**Input data:**
*-*-*
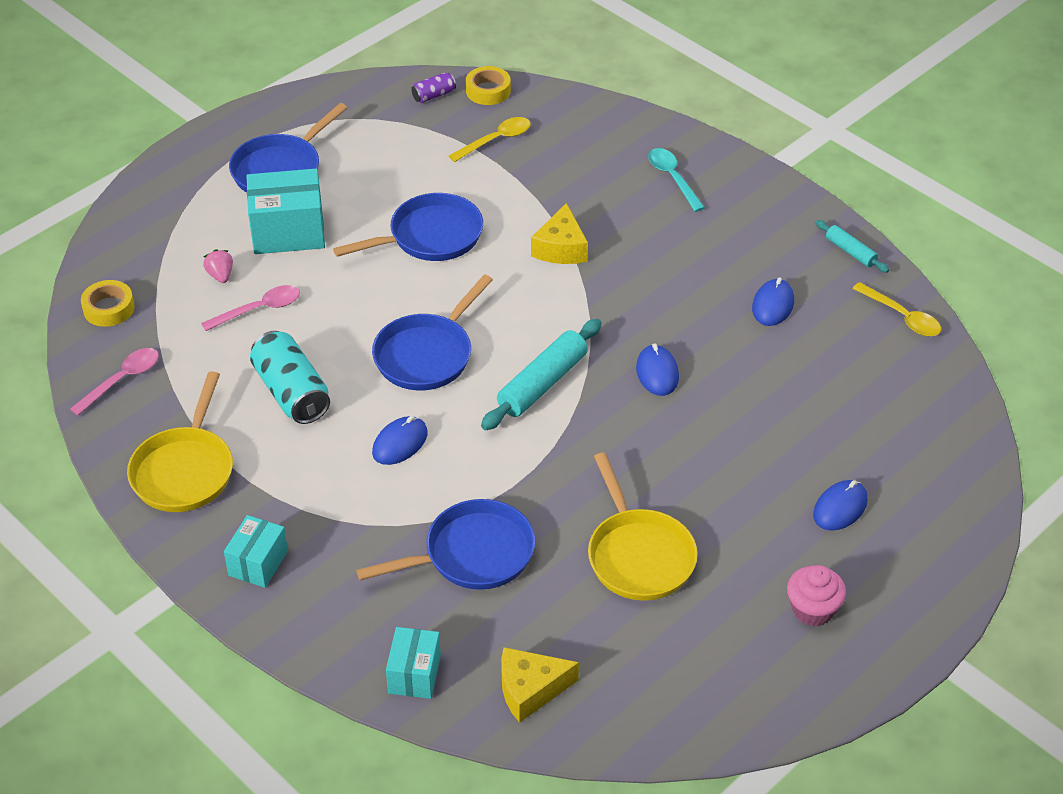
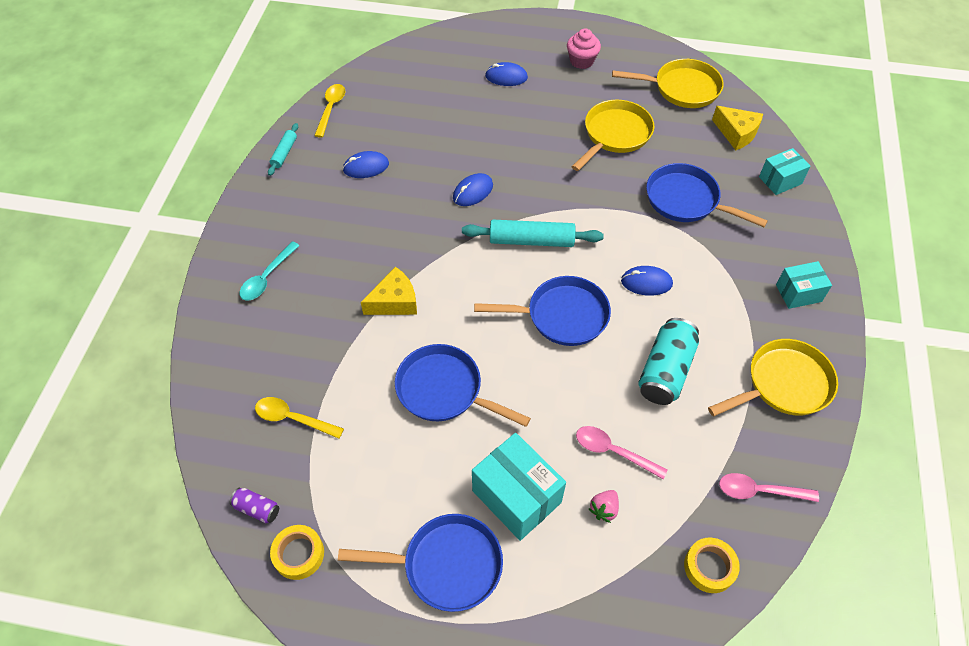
camera: 125 degrees left, 10 degrees up
(488, 91) = (224, 468): yellow tape -> yellow tape (299, 554)
(665, 690) = (682, 88): none -> yellow pan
*-*-*
**Problem details:** Reproduce the material above in full and without alteration, but skip all pictures.

**Response for this exercise:**
camera: 125 degrees left, 10 degrees up
(488, 91) = (224, 468): yellow tape -> yellow tape (299, 554)
(665, 690) = (682, 88): none -> yellow pan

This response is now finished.